■ Task requirements
Word for word, copy out every line of the records, omitting each picture.
____ Input material
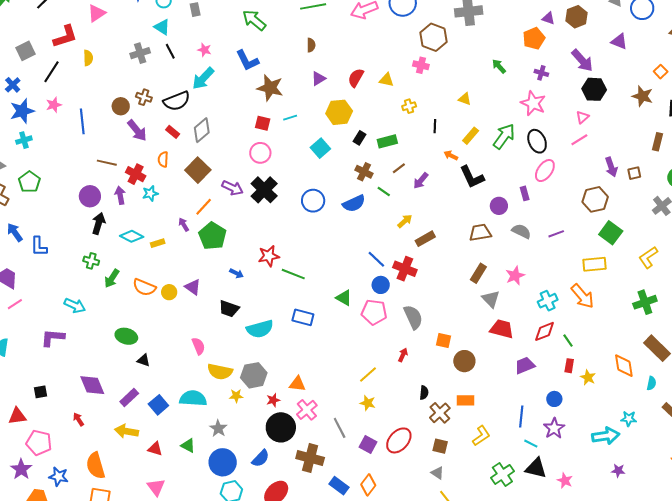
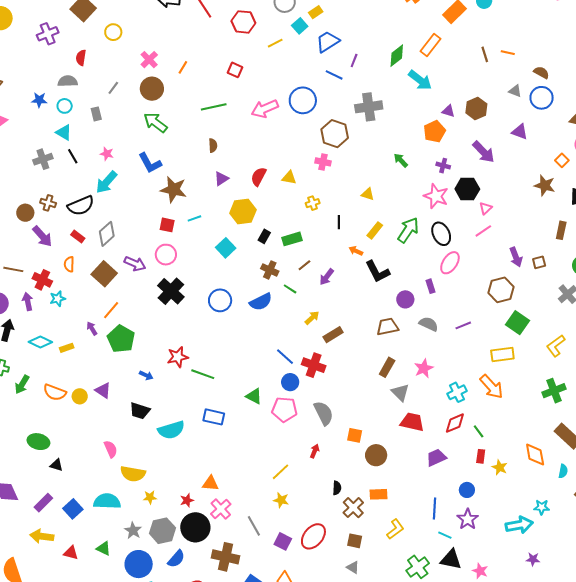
black hexagon: (594, 89) -> (467, 189), moved
purple arrow: (232, 188) -> (135, 264), moved
gray hexagon: (254, 375) -> (162, 531), moved

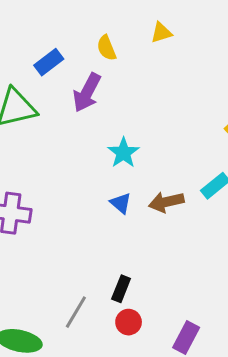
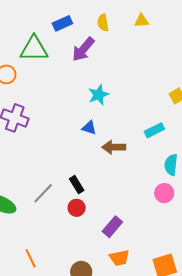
brown arrow: (166, 202) -> (114, 147), moved
blue triangle: (121, 203) -> (89, 128), turned -35
black rectangle: (121, 289) -> (77, 185), turned -66

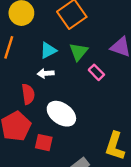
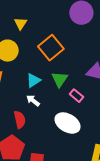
white arrow: (46, 73) -> (33, 100), turned 48
white ellipse: (61, 114) -> (68, 123), moved

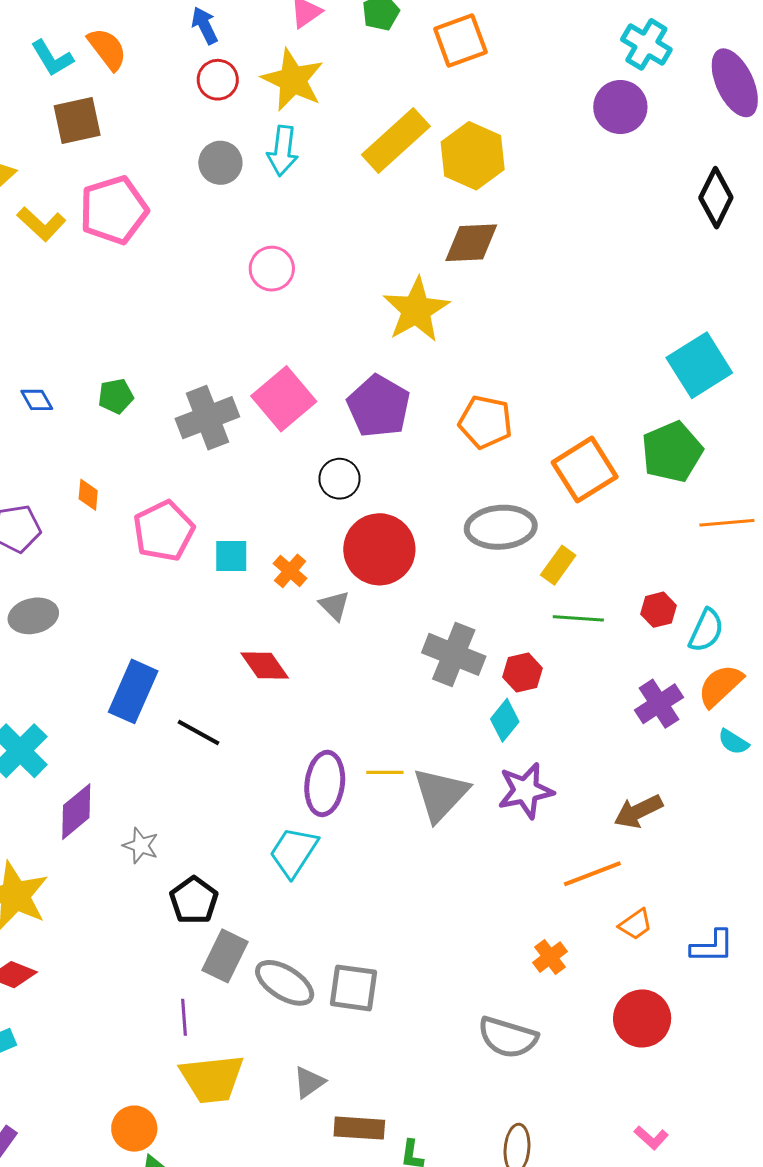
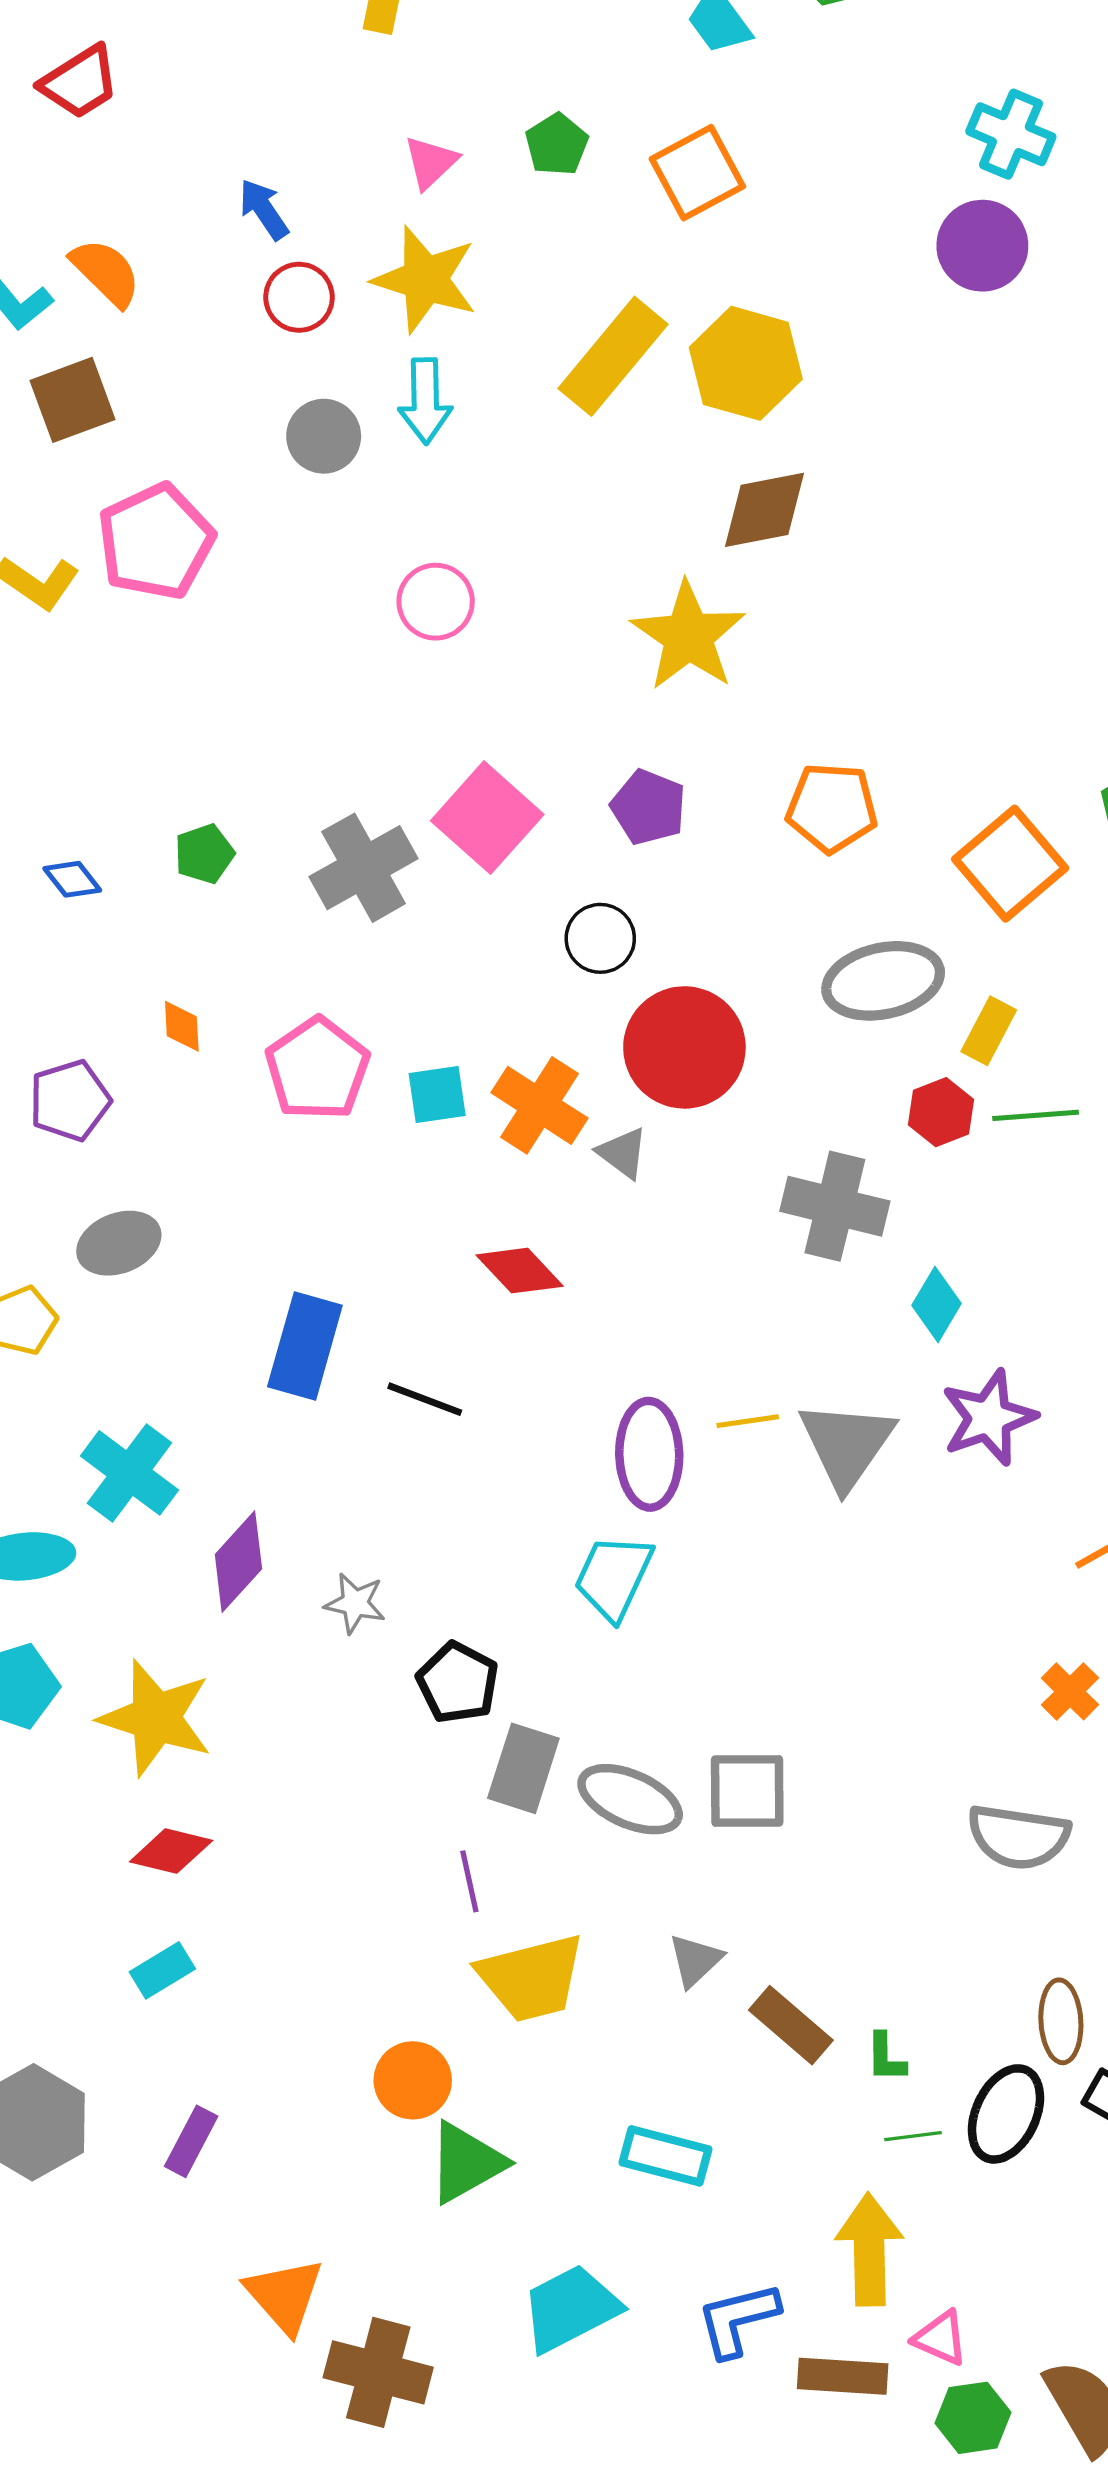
purple pentagon: (379, 406) -> (649, 807), size x0.7
orange cross: (290, 571) -> (540, 1105), size x1.6
red hexagon: (522, 673) -> (941, 1112), moved
brown rectangle: (359, 1128) -> (791, 2025), turned 45

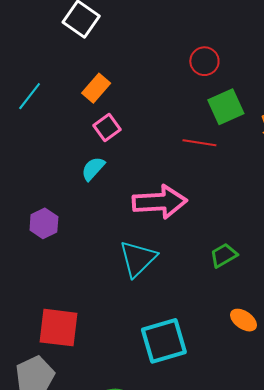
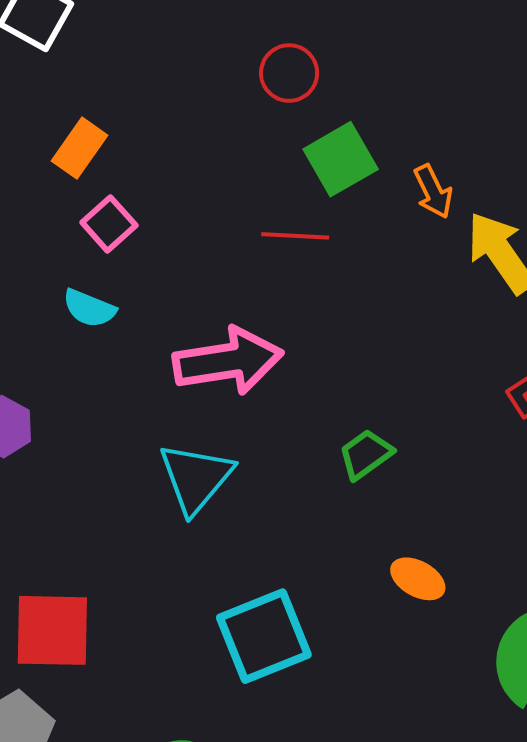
cyan semicircle: (93, 169) -> (89, 308), turned -104

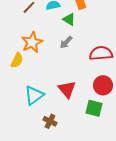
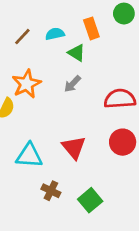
cyan triangle: (34, 95) -> (29, 156), turned 40
green square: (94, 108) -> (90, 200), moved, turned 36

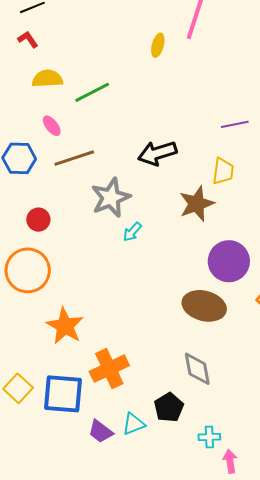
________
■ Solution for this task
black hexagon: (594, 89) -> (467, 189), moved
purple arrow: (232, 188) -> (135, 264), moved
gray hexagon: (254, 375) -> (162, 531), moved

brown arrow: (166, 202) -> (114, 147), moved
blue triangle: (121, 203) -> (89, 128), turned -35
black rectangle: (121, 289) -> (77, 185), turned -66

white arrow: (46, 73) -> (33, 100), turned 48
white ellipse: (61, 114) -> (68, 123), moved

purple pentagon: (379, 406) -> (649, 807), size x0.7
orange cross: (290, 571) -> (540, 1105), size x1.6
red hexagon: (522, 673) -> (941, 1112), moved
brown rectangle: (359, 1128) -> (791, 2025), turned 45

cyan semicircle: (93, 169) -> (89, 308), turned -104

cyan triangle: (34, 95) -> (29, 156), turned 40
green square: (94, 108) -> (90, 200), moved, turned 36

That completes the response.